··· Task input ···

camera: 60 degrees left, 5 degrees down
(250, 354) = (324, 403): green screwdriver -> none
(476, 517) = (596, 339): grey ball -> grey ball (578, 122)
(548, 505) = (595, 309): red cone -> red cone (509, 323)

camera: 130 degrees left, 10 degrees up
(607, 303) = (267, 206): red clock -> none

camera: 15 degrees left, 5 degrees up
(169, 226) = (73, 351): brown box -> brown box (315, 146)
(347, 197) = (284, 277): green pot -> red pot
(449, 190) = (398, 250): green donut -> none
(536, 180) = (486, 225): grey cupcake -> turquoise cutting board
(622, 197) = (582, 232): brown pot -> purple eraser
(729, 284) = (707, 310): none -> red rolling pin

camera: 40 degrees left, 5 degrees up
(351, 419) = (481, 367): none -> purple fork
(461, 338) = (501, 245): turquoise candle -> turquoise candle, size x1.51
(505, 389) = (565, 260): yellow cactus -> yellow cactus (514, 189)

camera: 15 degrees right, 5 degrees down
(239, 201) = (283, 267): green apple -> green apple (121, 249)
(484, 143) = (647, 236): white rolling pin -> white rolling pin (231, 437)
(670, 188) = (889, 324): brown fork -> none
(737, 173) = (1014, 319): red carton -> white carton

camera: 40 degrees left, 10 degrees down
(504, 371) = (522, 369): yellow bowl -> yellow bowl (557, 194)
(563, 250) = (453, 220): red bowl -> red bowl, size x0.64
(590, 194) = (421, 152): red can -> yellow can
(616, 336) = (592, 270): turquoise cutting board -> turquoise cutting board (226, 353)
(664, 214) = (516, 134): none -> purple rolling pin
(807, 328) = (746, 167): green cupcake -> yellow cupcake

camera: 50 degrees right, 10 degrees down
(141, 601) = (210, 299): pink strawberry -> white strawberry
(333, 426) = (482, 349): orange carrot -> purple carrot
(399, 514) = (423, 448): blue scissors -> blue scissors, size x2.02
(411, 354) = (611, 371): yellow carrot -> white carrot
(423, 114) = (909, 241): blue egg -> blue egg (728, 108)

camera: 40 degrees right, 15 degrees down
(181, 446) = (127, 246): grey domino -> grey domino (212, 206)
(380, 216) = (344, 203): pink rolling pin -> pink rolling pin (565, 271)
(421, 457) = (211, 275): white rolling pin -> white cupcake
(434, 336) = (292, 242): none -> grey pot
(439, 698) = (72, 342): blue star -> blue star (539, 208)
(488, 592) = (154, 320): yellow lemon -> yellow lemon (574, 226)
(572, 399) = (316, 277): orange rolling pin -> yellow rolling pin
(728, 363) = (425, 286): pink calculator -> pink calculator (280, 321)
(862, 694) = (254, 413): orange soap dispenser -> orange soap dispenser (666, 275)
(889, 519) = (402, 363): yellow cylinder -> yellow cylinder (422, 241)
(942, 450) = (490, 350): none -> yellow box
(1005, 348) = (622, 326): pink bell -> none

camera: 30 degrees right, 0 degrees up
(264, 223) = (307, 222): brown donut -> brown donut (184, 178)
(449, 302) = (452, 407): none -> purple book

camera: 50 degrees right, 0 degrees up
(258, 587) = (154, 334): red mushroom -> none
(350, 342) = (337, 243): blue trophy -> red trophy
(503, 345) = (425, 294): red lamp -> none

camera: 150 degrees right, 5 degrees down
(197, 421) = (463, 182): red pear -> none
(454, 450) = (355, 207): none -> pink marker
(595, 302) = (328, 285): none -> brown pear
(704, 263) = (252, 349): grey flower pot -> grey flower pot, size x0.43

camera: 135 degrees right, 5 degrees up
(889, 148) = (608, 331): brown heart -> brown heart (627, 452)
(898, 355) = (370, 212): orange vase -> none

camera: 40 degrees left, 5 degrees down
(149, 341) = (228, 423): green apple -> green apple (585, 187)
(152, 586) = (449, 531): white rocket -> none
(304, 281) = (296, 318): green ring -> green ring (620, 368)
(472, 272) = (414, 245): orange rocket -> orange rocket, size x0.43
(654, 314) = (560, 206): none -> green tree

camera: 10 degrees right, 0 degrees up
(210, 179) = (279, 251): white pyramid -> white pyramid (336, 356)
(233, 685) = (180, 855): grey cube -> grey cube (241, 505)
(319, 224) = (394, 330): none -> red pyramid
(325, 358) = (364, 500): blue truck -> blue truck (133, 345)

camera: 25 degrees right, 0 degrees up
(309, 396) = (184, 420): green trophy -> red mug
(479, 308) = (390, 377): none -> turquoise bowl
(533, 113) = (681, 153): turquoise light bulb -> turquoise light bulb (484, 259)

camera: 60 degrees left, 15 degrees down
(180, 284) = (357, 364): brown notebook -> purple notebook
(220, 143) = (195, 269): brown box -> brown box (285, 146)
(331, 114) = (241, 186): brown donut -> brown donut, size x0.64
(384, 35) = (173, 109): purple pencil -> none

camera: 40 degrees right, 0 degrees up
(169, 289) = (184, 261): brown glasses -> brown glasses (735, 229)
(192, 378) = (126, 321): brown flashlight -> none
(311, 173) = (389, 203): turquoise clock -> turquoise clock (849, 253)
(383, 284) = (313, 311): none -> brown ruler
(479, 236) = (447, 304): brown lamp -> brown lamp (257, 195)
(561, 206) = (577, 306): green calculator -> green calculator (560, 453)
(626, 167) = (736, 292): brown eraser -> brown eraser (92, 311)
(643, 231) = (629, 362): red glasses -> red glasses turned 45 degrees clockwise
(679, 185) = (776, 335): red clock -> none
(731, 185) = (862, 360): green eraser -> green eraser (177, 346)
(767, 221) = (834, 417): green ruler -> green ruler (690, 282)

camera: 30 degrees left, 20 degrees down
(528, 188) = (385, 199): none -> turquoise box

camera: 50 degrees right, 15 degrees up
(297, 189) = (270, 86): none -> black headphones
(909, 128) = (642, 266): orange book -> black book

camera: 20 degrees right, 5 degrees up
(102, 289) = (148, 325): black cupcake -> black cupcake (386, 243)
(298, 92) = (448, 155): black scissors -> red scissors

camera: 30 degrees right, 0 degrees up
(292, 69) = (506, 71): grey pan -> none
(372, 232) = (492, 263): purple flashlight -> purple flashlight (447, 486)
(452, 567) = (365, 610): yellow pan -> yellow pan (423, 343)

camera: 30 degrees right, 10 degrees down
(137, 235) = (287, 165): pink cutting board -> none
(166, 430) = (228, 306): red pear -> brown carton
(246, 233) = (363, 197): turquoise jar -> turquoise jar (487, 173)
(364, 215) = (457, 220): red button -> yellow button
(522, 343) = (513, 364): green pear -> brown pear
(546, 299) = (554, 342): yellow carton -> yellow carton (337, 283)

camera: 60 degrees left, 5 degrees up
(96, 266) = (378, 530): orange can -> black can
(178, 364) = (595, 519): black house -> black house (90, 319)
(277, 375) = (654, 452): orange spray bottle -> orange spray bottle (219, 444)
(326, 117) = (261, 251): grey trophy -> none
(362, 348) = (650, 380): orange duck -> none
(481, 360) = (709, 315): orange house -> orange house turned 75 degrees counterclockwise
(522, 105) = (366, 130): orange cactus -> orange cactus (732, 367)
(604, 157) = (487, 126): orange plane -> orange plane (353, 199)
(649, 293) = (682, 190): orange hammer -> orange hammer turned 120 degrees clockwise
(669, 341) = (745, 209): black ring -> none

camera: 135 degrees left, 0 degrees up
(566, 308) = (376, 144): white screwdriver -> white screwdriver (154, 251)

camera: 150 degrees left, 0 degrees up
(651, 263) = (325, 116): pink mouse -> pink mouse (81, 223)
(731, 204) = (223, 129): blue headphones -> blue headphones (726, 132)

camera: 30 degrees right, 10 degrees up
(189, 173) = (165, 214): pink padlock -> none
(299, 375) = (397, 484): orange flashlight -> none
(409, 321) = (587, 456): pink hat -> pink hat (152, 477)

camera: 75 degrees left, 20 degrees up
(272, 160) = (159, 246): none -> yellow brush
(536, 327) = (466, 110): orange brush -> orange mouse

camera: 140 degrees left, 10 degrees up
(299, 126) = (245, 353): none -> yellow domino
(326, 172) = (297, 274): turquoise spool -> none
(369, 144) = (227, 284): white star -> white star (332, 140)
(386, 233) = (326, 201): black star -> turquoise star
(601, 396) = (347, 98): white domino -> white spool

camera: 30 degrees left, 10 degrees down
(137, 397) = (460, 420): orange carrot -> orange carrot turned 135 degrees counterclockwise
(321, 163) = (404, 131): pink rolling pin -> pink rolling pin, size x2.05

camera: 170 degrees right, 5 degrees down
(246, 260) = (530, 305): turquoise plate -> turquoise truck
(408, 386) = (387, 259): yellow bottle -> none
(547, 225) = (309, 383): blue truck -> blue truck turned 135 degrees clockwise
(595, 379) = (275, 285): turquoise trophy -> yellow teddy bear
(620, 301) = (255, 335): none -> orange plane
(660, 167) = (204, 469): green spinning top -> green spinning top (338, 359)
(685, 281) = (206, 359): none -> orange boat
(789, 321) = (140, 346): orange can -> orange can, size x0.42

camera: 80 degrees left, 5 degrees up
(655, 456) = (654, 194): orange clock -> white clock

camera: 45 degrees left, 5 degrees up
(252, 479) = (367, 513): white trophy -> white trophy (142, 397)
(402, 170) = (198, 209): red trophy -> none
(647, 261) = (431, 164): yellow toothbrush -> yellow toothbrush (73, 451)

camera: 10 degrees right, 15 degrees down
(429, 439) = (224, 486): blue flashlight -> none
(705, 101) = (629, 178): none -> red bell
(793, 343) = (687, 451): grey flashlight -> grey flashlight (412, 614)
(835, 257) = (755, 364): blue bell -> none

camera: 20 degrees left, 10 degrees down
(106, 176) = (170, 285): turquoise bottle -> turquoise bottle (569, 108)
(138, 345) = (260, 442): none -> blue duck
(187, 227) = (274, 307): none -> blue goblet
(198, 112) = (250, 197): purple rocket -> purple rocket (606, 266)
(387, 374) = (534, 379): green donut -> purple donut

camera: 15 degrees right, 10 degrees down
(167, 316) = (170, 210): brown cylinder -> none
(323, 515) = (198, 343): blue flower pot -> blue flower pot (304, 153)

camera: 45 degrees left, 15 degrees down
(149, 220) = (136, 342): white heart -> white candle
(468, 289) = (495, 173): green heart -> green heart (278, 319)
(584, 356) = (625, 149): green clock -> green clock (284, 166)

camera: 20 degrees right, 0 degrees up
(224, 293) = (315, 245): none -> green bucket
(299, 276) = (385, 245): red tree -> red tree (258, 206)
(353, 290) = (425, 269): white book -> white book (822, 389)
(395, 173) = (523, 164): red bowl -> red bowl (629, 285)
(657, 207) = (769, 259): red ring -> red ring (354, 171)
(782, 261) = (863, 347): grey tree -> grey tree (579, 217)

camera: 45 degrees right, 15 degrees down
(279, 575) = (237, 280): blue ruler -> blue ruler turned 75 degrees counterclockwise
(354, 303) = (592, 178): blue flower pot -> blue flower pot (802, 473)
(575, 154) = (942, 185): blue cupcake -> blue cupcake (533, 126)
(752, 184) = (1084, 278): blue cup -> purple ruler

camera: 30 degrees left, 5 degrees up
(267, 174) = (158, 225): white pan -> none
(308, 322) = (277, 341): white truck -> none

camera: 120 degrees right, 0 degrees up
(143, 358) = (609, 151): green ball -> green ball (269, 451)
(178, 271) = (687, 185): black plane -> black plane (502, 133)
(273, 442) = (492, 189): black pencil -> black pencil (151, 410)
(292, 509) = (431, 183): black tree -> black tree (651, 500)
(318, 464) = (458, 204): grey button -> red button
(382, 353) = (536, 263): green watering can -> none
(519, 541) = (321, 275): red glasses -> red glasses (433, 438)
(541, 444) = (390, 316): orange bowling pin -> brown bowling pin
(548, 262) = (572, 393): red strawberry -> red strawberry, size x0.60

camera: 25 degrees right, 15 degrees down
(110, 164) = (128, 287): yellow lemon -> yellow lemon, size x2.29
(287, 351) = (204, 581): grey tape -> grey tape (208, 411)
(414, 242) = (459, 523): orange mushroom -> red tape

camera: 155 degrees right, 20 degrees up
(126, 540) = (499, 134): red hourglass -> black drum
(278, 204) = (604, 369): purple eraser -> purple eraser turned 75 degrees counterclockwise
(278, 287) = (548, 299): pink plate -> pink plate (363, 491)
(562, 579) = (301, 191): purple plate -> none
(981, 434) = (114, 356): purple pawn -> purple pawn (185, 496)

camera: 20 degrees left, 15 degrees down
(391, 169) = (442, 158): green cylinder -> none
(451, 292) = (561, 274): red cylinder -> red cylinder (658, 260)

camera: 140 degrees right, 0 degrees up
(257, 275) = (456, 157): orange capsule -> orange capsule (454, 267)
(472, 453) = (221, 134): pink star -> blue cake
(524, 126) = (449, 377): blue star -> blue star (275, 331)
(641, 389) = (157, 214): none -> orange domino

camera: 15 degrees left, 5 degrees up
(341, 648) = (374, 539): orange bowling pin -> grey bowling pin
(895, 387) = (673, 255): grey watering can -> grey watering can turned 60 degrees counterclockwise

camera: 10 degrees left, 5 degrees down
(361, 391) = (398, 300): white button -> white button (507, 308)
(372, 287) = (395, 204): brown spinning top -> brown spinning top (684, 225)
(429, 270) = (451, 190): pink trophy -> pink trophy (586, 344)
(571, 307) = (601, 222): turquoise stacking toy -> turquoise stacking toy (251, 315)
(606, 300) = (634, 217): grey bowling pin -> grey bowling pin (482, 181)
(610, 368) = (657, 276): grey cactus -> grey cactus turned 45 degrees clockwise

···

§ **Task description**
Wherever the string "flower" turns up in the material, copy the whole line.

§ **Written answer**
(704, 263) = (252, 349): grey flower pot -> grey flower pot, size x0.43
(323, 515) = (198, 343): blue flower pot -> blue flower pot (304, 153)
(354, 303) = (592, 178): blue flower pot -> blue flower pot (802, 473)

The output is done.